WHAT IS EXPECTED – From the line that holds "white cylinder: 5 -> 6" to the end of the records, reproduce every line exactly. No pictures.

DATASET CONTENT –
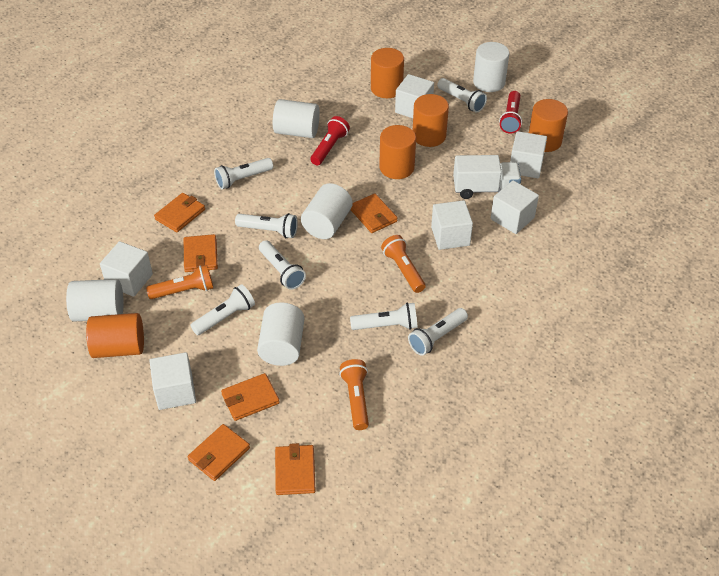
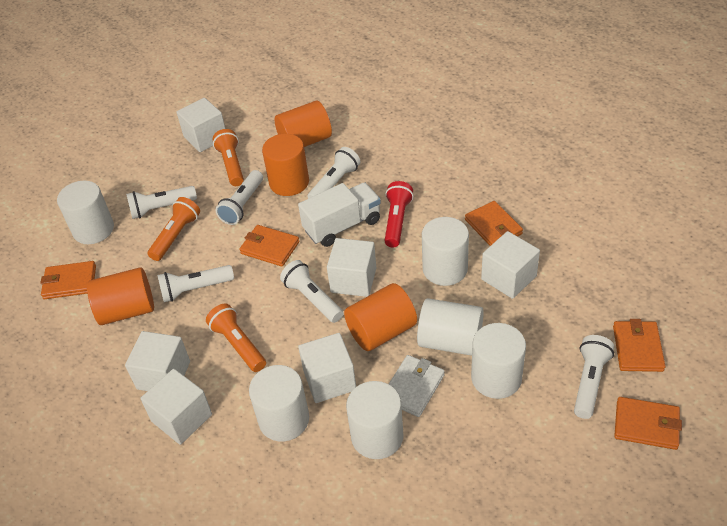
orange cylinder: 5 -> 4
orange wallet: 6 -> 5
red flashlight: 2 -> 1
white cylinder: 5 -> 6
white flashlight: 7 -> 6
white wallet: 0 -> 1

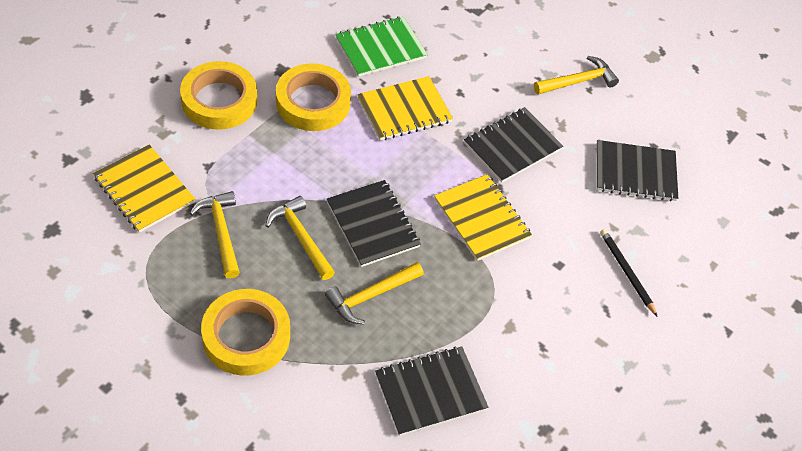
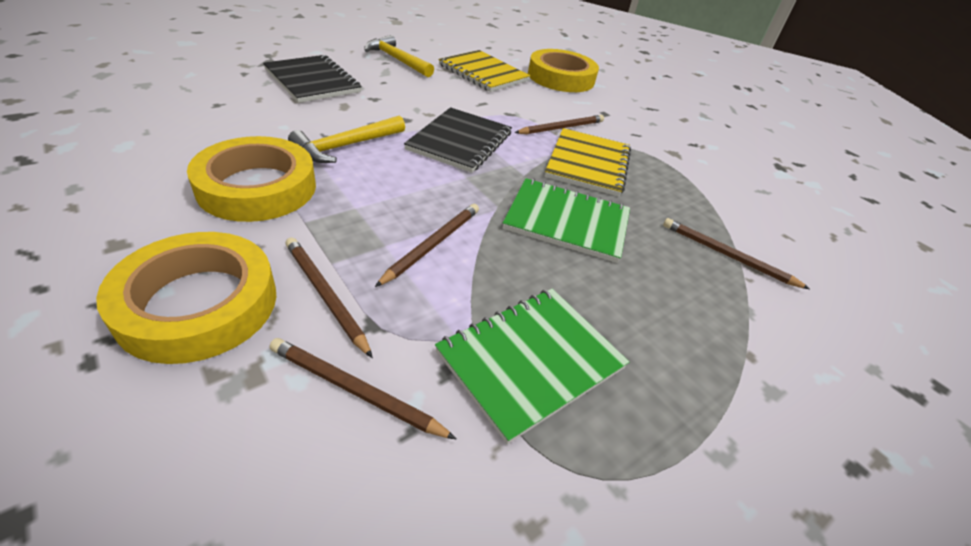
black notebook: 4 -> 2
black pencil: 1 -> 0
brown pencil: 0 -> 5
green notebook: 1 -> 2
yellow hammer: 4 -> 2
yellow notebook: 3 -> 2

SOLUTION TO THIS PROBLEM –
white cylinder: 5 -> 6
white flashlight: 7 -> 6
white wallet: 0 -> 1

black notebook: 4 -> 2
black pencil: 1 -> 0
brown pencil: 0 -> 5
green notebook: 1 -> 2
yellow hammer: 4 -> 2
yellow notebook: 3 -> 2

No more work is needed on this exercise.